> [AVAILABLE RECORDS]
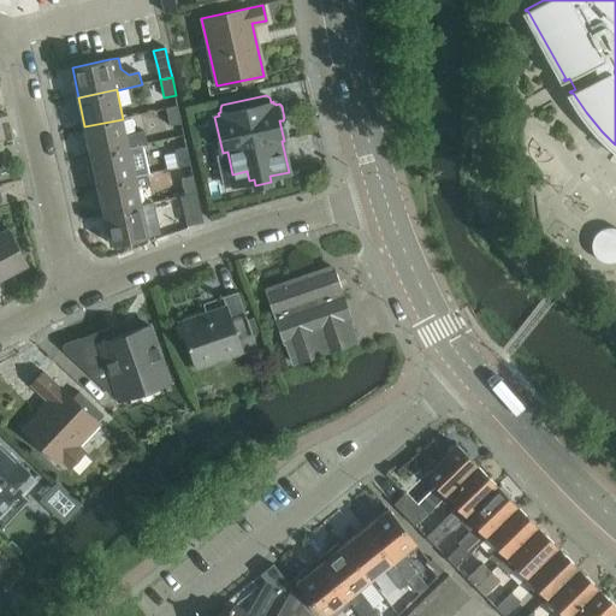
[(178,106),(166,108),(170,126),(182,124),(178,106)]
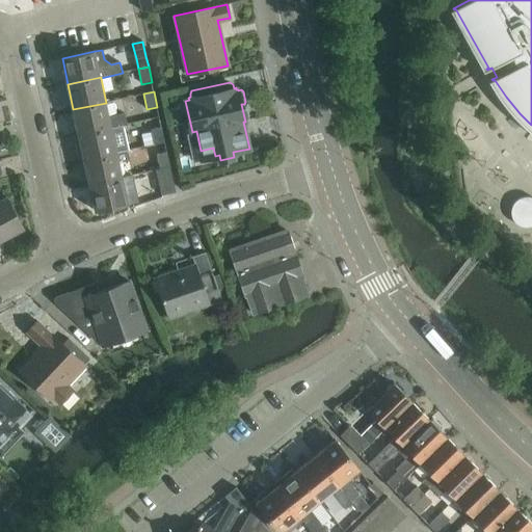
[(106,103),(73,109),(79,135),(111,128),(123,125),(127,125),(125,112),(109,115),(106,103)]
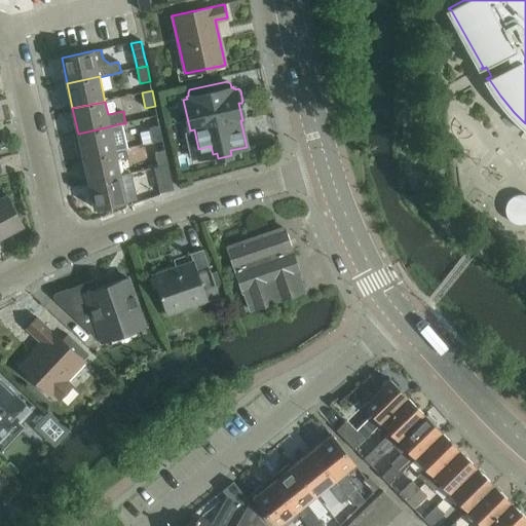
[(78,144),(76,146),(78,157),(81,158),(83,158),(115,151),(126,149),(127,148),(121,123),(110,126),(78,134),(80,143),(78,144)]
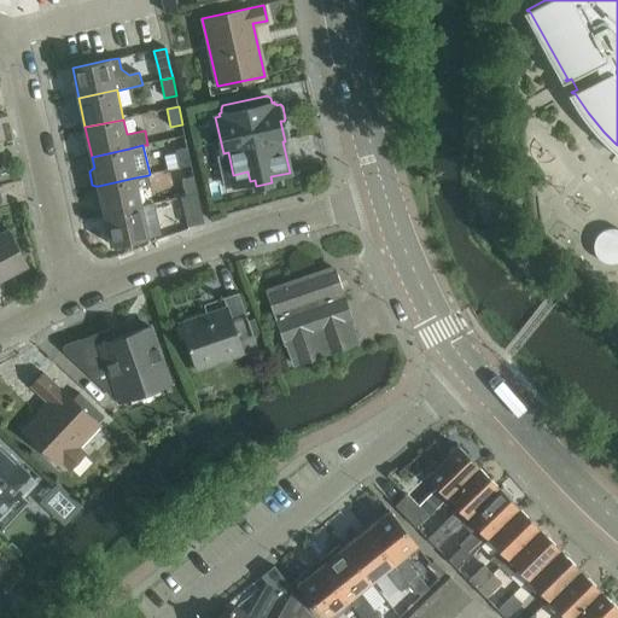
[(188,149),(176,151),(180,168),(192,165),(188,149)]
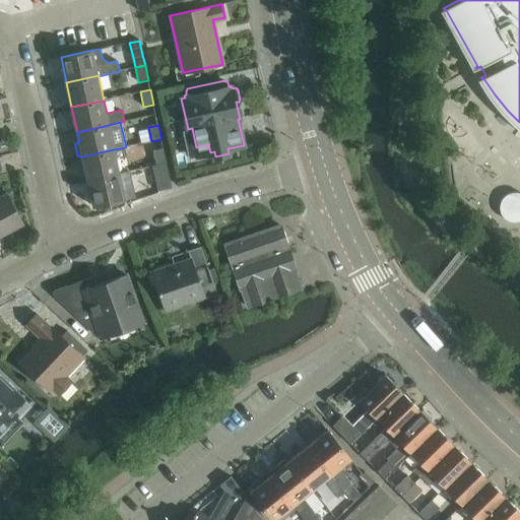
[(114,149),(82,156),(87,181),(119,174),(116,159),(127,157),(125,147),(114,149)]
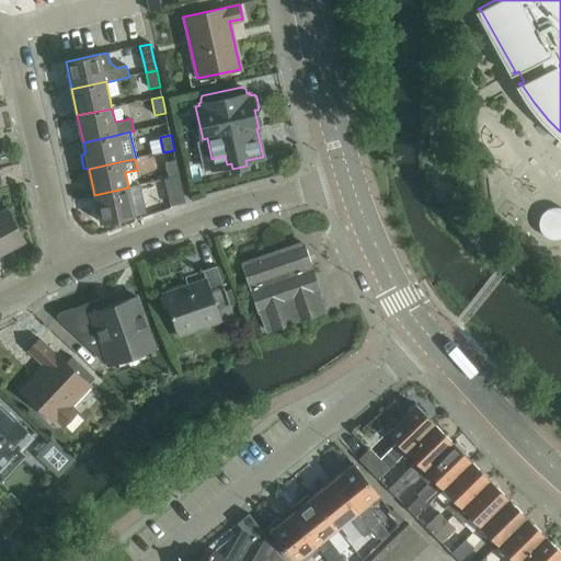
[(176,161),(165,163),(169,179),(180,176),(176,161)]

> [WHAT IS REQUIRED]
Copy the entire listing exactly but skip the pictures.

> [EXERCISE SOLUTION]
[(178,106),(166,108),(170,126),(182,124),(178,106)]
[(106,103),(73,109),(79,135),(111,128),(123,125),(127,125),(125,112),(109,115),(106,103)]
[(78,144),(76,146),(78,157),(81,158),(83,158),(115,151),(126,149),(127,148),(121,123),(110,126),(78,134),(80,143),(78,144)]
[(188,149),(176,151),(180,168),(192,165),(188,149)]
[(114,149),(82,156),(87,181),(119,174),(116,159),(127,157),(125,147),(114,149)]
[(176,161),(165,163),(169,179),(180,176),(176,161)]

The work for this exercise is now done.